### Data records
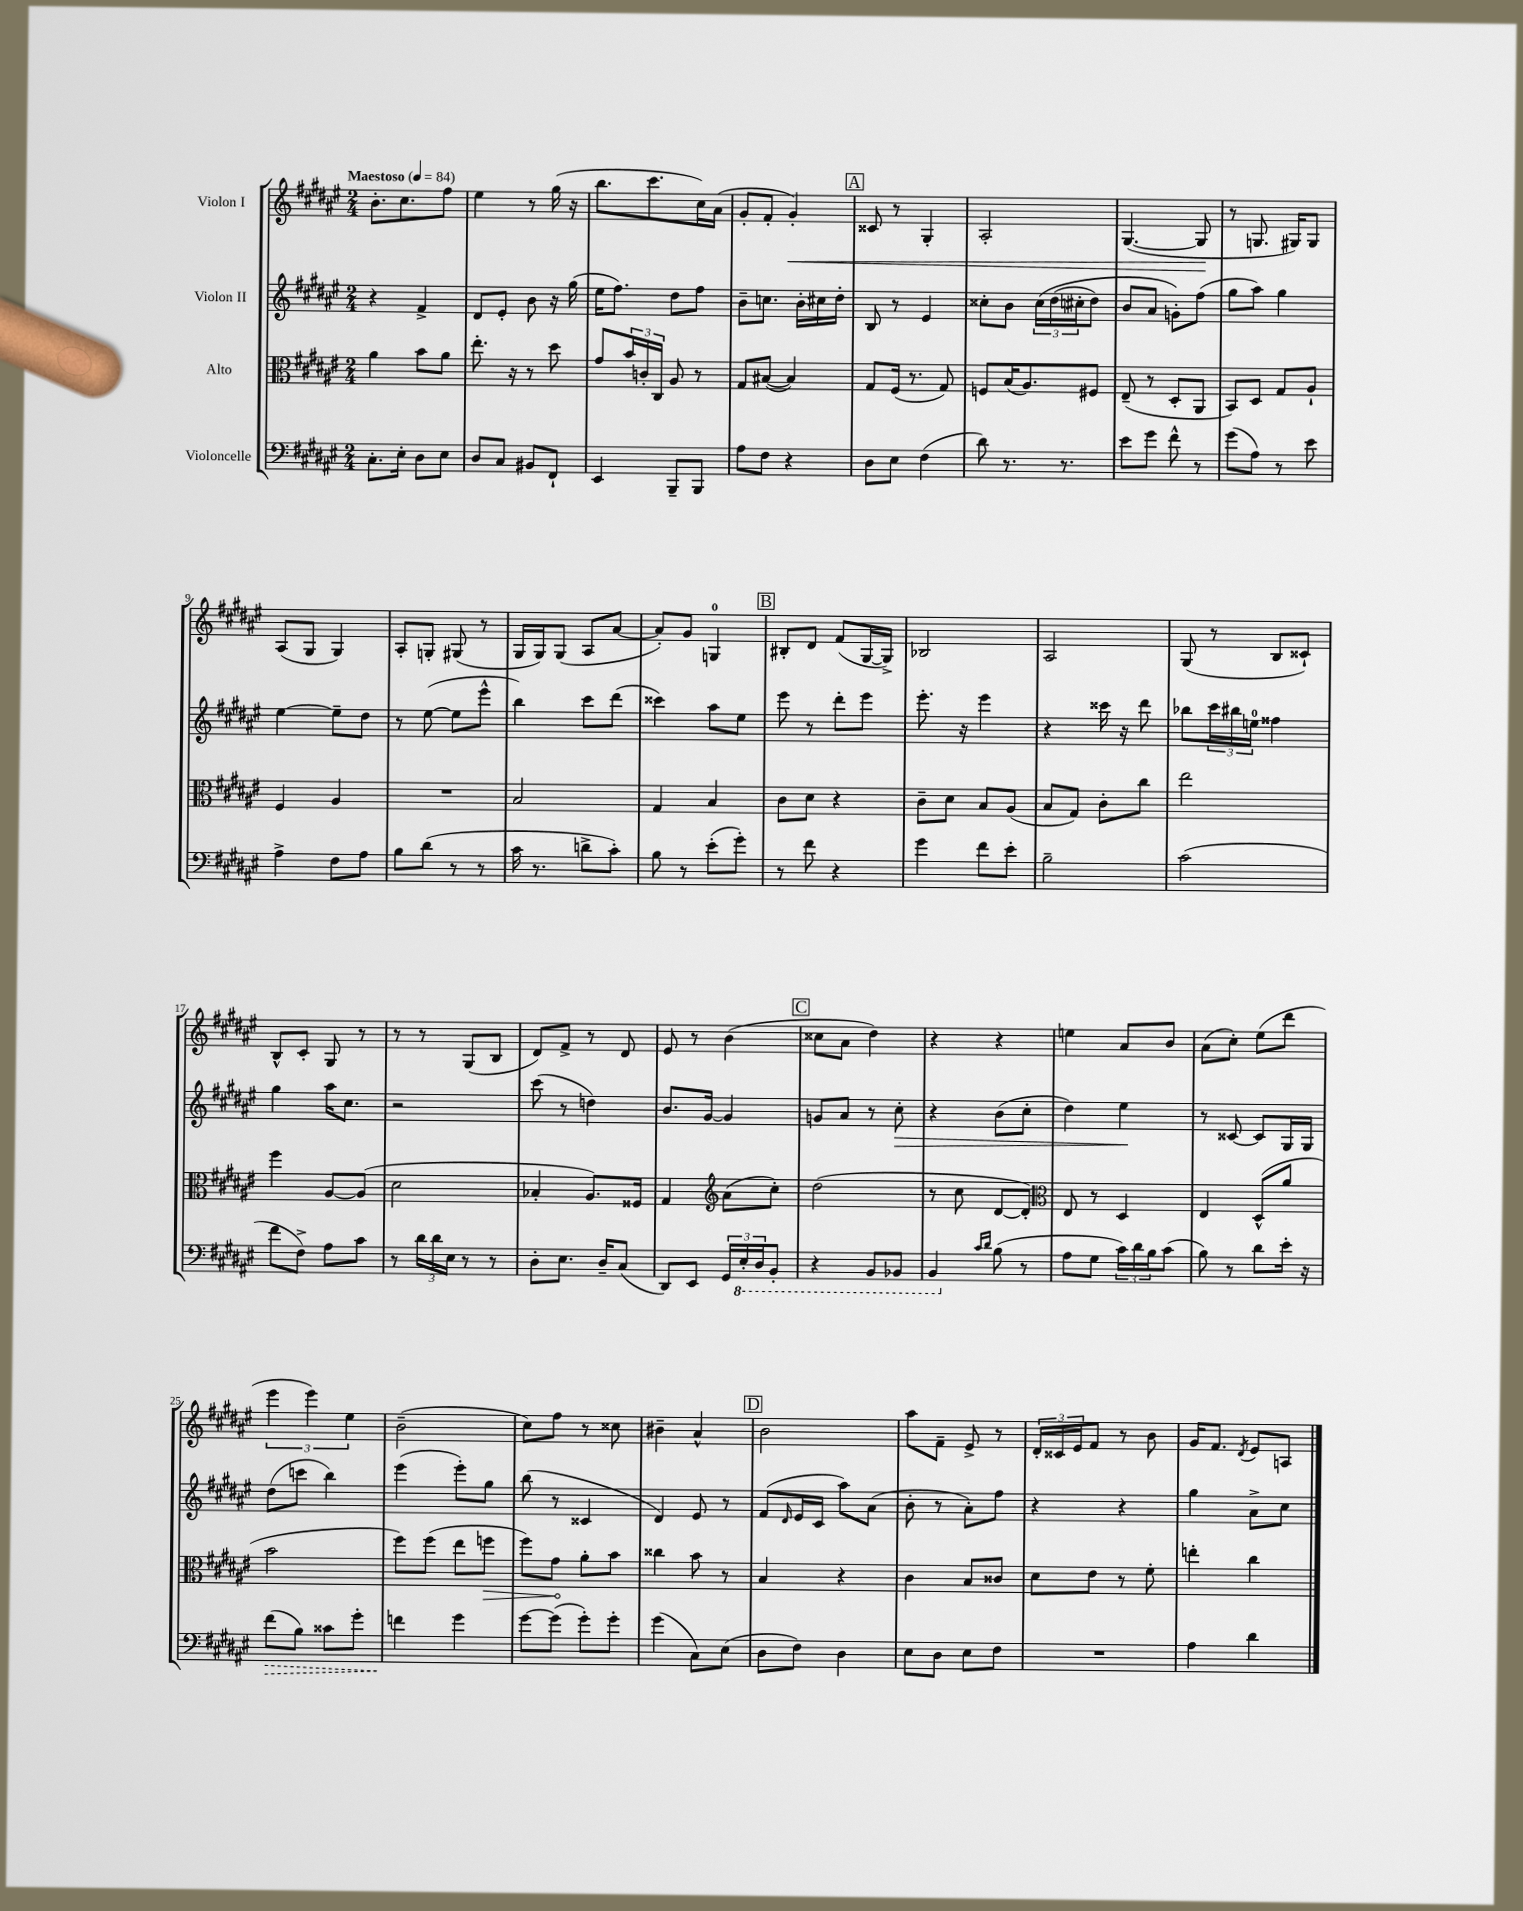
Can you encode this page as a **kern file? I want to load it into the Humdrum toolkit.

**kern	**dynam	**kern	**dynam	**kern	**dynam	**kern	**dynam
*part4	*part4	*part3	*part3	*part2	*part2	*part1	*part1
*staff4	*staff4	*staff3	*staff3	*staff2	*staff2	*staff1	*staff1
*I"Violoncelle	*	*I"Alto	*	*I"Violon II	*	*I"Violon I	*
*clefF4	*	*clefC3	*	*clefG2	*	*clefG2	*
*k[f#c#g#d#a#e#]	*	*k[f#c#g#d#a#e#]	*	*k[f#c#g#d#a#e#]	*	*k[f#c#g#d#a#e#]	*
*M2/4	*	*M2/4	*	*M2/4	*	*M2/4	*
*MM84	*	*MM84	*	*MM84	*	*MM84	*
=1	=1	=1	=1	=1	=1	=1	=1
!	!	!	!	!	!	!LO:TX:a:B:t=Maestoso	!
8.C#'\L	.	4a#\	.	4r	.	8.b'\L	.
16E#'\Jk	.	.	.	.	.	8.cc#\	.
8D#\L	.	8b\L	.	4f#^/	.	.	.
8E#\J	.	8a#\J	.	.	.	8ff#\J	.
=2	=2	=2	=2	=2	=2	=2	=2
8D#/L	.	8.ee#'\	.	8d#/L	.	4ee#\	.
8C#/J	.	.	.	8e#'/J	.	.	.
.	.	16r	.	.	.	.	.
8BB#X/L	.	8r	.	8b\	.	8r	.
8FF#`/J	.	8dd#\	.	16r	.	(16gg#\	.
.	.	.	.	(16gg#\	.	16r	.
=3	=3	=3	=3	=3	=3	=3	=3
4EE#/	.	8g#/L	.	16ee#\KL	.	8.bb\L	.
.	.	.	.	8.ff#\J)	.	.	.
.	.	24b/L	.	.	.	.	.
.	.	24cn'/	.	.	.	.	.
.	.	.	.	.	.	8.ccc#\	.
.	.	24C#/JJ	.	.	.	.	.
8BBB~/L	.	8A#/	.	8dd#\L	.	.	.
8BBB/J	.	8r	.	8ff#\J	.	16cc#\L)	.
.	.	.	.	.	.	(16a#\JJ	.
=4	=4	=4	=4	=4	=4	=4	=4
8A#\L	.	8G#/L	.	8b~\L	.	8g#'/L	.
8F#\J	.	([8B#X/J	.	8.ccn\J	.	8f#'/J	.
!	!	!	!	!	!	!	!LO:HP:b
4r	.	4B#/])	.	.	.	4g#'/)	<
.	.	.	.	16b'\LL	.	.	.
.	.	.	.	16cc#X\	.	.	.
.	.	.	.	16dd#'\JJ	.	.	.
!!LO:REH:place=s1:t=A
=5	=5	=5	=5	=5	=5	=5	=5
8D#\L	.	8G#/L	.	8B/	.	8c##X/	.
8E#\J	.	(16F#/Jk	.	8r	.	8r	.
.	.	8.r	.	.	.	.	.
(4F#\	.	.	.	4e#/	.	4G#'/	.
.	.	8G#/)	.	.	.	.	.
=6	=6	=6	=6	=6	=6	=6	=6
8d#\)	.	8Fn/L	.	8cc##X'\L	.	2A#'/	.
8.r	.	(16B/K	.	8b\J	.	.	.
.	.	8.A#/)	.	.	.	.	.
.	.	.	.	(24cc##\LL	.	.	.
.	.	.	.	(24dd#\	.	.	.
8.r	.	.	.	.	.	.	.
.	.	.	.	24cc#X'\J	.	.	.
.	.	8F#X/J	.	8dd#\J)	.	.	.
=7	=7	=7	=7	=7	=7	=7	=7
8e#\L	.	(8E#~/	.	8b/L	.	([4.G#/	.
8g#\J	.	8r	.	8a#/J	.	.	.
8f#^^\	.	8D#'/L	.	8gn'\L)	.	.	.
8r	.	8AA#/J	.	(8ff#\J	.	8G#/]	.
.	.	.	.	.	.	.	[
=8	=8	=8	=8	=8	=8	=8	=8
(8g#\L	.	8BB/L)	.	8gg#\L	.	8r	.
8A#\J)	.	8D#/J	.	8aa#\J)	.	8.Gn/	.
8r	.	8G#/L	.	4gg#\	.	.	.
.	.	.	.	.	.	16G#X/KL)	.
8e#\	.	8A#`/J	.	.	.	8G#/J	.
!!LO:LB:g=z
=9	=9	=9	=9	=9	=9	=9	=9
4A#^\	.	4F#/	.	[4ee#\	.	(8A#/L	.
.	.	.	.	.	.	8G#/J	.
8F#\L	.	4A#/	.	8ee#~\L]	.	4G#/)	.
8A#\J	.	.	.	8dd#\J	.	.	.
=10	=10	=10	=10	=10	=10	=10	=10
8B\L	.	2r	.	8r	.	8A#'/L	.
(8d#\J	.	.	.	([8ee#\	.	8Gn'/J	.
8r	.	.	.	8ee#\L]	.	(8G#X/	.
8r	.	.	.	8eee#^^\J	.	8r	.
=11	=11	=11	=11	=11	=11	=11	=11
16c#\	.	2B/	.	4bb\)	.	16G#/LL	.
8.r	.	.	.	.	.	16G#/J)	.
.	.	.	.	.	.	(8G#/J	.
8dn^\L	.	.	.	8ccc#\L	.	8A#/L	.
8c#'\J)	.	.	.	(8ddd#\J	.	[8a#/J	.
=12	=12	=12	=12	=12	=12	=12	=12
8B\	.	4G#/	.	4ccc##X\)	.	8a#'/L])	.
8r	.	.	.	.	.	8g#/J	.
(8e#'\L	.	4B/	.	8aa#\L	.	4Gn/	.
8g#'\J)	.	.	.	8ee#\J	.	.	.
!!LO:REH:place=s1:t=B
=13	=13	=13	=13	=13	=13	=13	=13
8r	.	8c#\L	.	8eee#\	.	8B#X'/L	.
8f#\	.	8d#\J	.	8r	.	8d#/J	.
4r	.	4r	.	8ddd#'\L	.	(8f#/L	.
.	.	.	.	8eee#\J	.	[16G#/L	.
.	.	.	.	.	.	16G#^/JJ])	.
=14	=14	=14	=14	=14	=14	=14	=14
4g#\	.	8c#~\L	.	8.eee#'\	.	2B-X/	.
.	.	8d#\J	.	.	.	.	.
.	.	.	.	16r	.	.	.
8f#\L	.	8B/L	.	4eee#\	.	.	.
8e#'\J	.	(8A#/J	.	.	.	.	.
=15	=15	=15	=15	=15	=15	=15	=15
2B~\	.	8B/L	.	4r	.	2A#/	.
.	.	8G#/J)	.	.	.	.	.
.	.	8c#'\L	.	16ccc##X\	.	.	.
.	.	.	.	16r	.	.	.
.	.	8cc#\J	.	8ddd#\	.	.	.
=16	=16	=16	=16	=16	=16	=16	=16
(2c#\	.	2ee#\	.	8bb-X\L	.	(8G#/	.
.	.	.	.	24ccc#\L	.	8r	.
.	.	.	.	24bb#X\	.	.	.
.	.	.	.	24een\JJ	.	.	.
.	.	.	.	4ff##X\	.	8B/L	.
.	.	.	.	.	.	8c##X`/J)	.
!!LO:LB:g=z
=17	=17	=17	=17	=17	=17	=17	=17
8f#\L	.	4ff#\	.	4gg#\	.	8B^^/L	.
8F#^\J)	.	.	.	.	.	8c#'/J	.
8A#\L	.	[8A#/L	.	16aa#\KL	.	8G#/	.
.	.	.	.	8.cc#\J	.	.	.
8c#\J	.	(8A#/J]	.	.	.	8r	.
=18	=18	=18	=18	=18	=18	=18	=18
8r	.	2d#\	.	2r	.	8r	.
24d#\LL	.	.	.	.	.	8r	.
24d#\	.	.	.	.	.	.	.
24E#\JJ	.	.	.	.	.	.	.
8r	.	.	.	.	.	(8G#/L	.
8r	.	.	.	.	.	8B/J	.
=19	=19	=19	=19	=19	=19	=19	=19
8D#'\L	.	4B-X'/	.	(8ccc#\	.	8d#/L)	.
8.E#\J	.	.	.	8r	.	8f#^/J	.
.	.	8.A#/L)	.	4ddn\)	.	8r	.
16D#~/KL	.	.	.	.	.	.	.
(8C#/J	.	.	.	.	.	8d#/	.
.	.	16F##X/Jk	.	.	.	.	.
=20	=20	=20	=20	=20	=20	=20	=20
8DD#/L)	.	4G#/	.	8.b/L	.	8e#/	.
8EE#/J	.	.	.	.	.	8r	.
.	.	.	.	[16g#/Jk	.	.	.
*	*	*clefG2	*	*	*	*	*
24GG#/LL	.	(8a#\L	.	4g#/]	.	(4b\	.
*8ba	*	*	*	*	*	*	*
24EE#'/	.	.	.	.	.	.	.
24DD#/J	.	.	.	.	.	.	.
8BBB'/J	.	8cc#'\J)	.	.	.	.	.
!!LO:REH:place=s1:t=C
=21	=21	=21	=21	=21	=21	=21	=21
4r	.	(2dd#\	.	8gn/L	.	8cc##X\L	.
.	.	.	.	8a#/J	.	8a#\J	.
8BBB/L	.	.	.	8r	.	4dd#\)	.
!	!	!	!	!	!LO:HP:b	!	!
8BBB-X/J	.	.	.	8cc#'\	>	.	.
=22	=22	=22	=22	=22	=22	=22	=22
4BBB/	.	8r	.	4r	.	4r	.
.	.	8cc#\	.	.	.	.	.
*X8ba	*	*	*	*	*	*	*
16qqc#/LL	.	.	.	.	.	.	.
16qqd#/JJ	.	.	.	.	.	.	.
(8B\	.	[8d#/L	.	(8b\L	.	4r	.
8r	.	8d#'/J])	.	8cc#'\J	.	.	.
=23	=23	=23	=23	=23	=23	=23	=23
*	*	*clefC3	*	*	*	*	*
8A#\L	.	8E#/	.	4dd#\)	.	4een\	.
8G#\J	.	8r	.	.	.	.	.
24c#\LL)	.	4D#/	.	4ee#\	.	8a#/L	.
24d#\	.	.	.	.	.	.	.
24B\J	.	.	.	.	.	.	.
(8c#\J	.	.	.	.	.	8b/J	.
.	.	.	.	.	]	.	.
=24	=24	=24	=24	=24	=24	=24	=24
8B\)	.	4E#/	.	8r	.	(8a#\L	.
8r	.	.	.	[8c##X/	.	8cc#'\J)	.
8d#\L	.	(8D#^^/L	.	8c##/L]	.	(8ee#\L	.
16e#'\Jk	.	8a#/J	.	16G#/L	.	8ddd#\J	.
16r	.	.	.	16G#/JJ	.	.	.
!!LO:LB:g=z
=25	=25	=25	=25	=25	=25	=25	=25
!	!LO:HP:b	!	!	!	!	!	!
(8f#\L	>	2b\	.	(8dd#\L	.	6eee#\	.
8B\J)	.	.	.	8cccn\J	.	.	.
.	.	.	.	.	.	6eee#\)	.
8c##X\L	.	.	.	4bb\)	.	.	.
.	.	.	.	.	.	6ee#\	.
8g#'\J	.	.	.	.	.	.	.
=26	=26	=26	=26	=26	=26	=26	=26
4fn\	.	8ff#\L)	.	(4eee#\	.	(2b~\	.
.	.	(8ff#\J	.	.	.	.	.
4g#\	]	8ee#\L	.	8eee#'\L)	.	.	.
!	!	!	!LO:HP:b	!	!	!	!
.	.	8ffn\J	>	8gg#\J	.	.	.
=27	=27	=27	=27	=27	=27	=27	=27
[8g#\L	.	8ff#\L)	.	(8bb\	.	8cc#\L)	.
(8g#\J]	.	8g#\J	.	8r	.	8ff#\J	.
8g#'\L)	.	8a#'\L	]	4c##X/	.	8r	.
8g#'\J	.	8b\J	.	.	.	8cc##X\	.
=28	=28	=28	=28	=28	=28	=28	=28
(4g#\	.	4cc##X\	.	4d#/)	.	4b#X~\	.
8C#\L)	.	8b\	.	8e#/	.	4a#^^/	.
(8E#\J	.	8r	.	8r	.	.	.
!!LO:REH:place=s1:t=D
=29	=29	=29	=29	=29	=29	=29	=29
8D#\L	.	4B/	.	(8f#/L	.	2b\	.
.	.	.	.	16qqd#/	.	.	.
8F#\J)	.	.	.	16e#/L	.	.	.
.	.	.	.	16c#/JJ	.	.	.
4D#\	.	4r	.	8aa#\L)	.	.	.
.	.	.	.	(8a#\J	.	.	.
=30	=30	=30	=30	=30	=30	=30	=30
8E#\L	.	4c#\	.	8b'\	.	8aa#\L	.
8D#\J	.	.	.	8r	.	8f#~\J	.
8E#\L	.	8B/L	.	8a#'\L)	.	8e#^/	.
8F#\J	.	8c##X/J	.	8ff#\J	.	8r	.
=31	=31	=31	=31	=31	=31	=31	=31
2r	.	8d#\L	.	4r	.	24d#'/LL	.
.	.	.	.	.	.	24c##X/	.
.	.	.	.	.	.	24e#/J	.
.	.	8e#\J	.	.	.	8f#/J	.
.	.	8r	.	4r	.	8r	.
.	.	8f#'\	.	.	.	8b\	.
=32	=32	=32	=32	=32	=32	=32	=32
4A#\	.	4een'\	.	4gg#\	.	16g#/KL	.
.	.	.	.	.	.	8.f#/J	.
.	.	.	.	.	.	8qd#/	.
4d#\	.	4cc#\	.	8a#^\L	.	8e#/L	.
.	.	.	.	8cc#\J	.	8An/J	.
==	==	==	==	==	==	==	==
*-	*-	*-	*-	*-	*-	*-	*-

### Short task
Count the lines of the data above that contain the string "place". Reply with the number alone.

### Solution for this exercise
4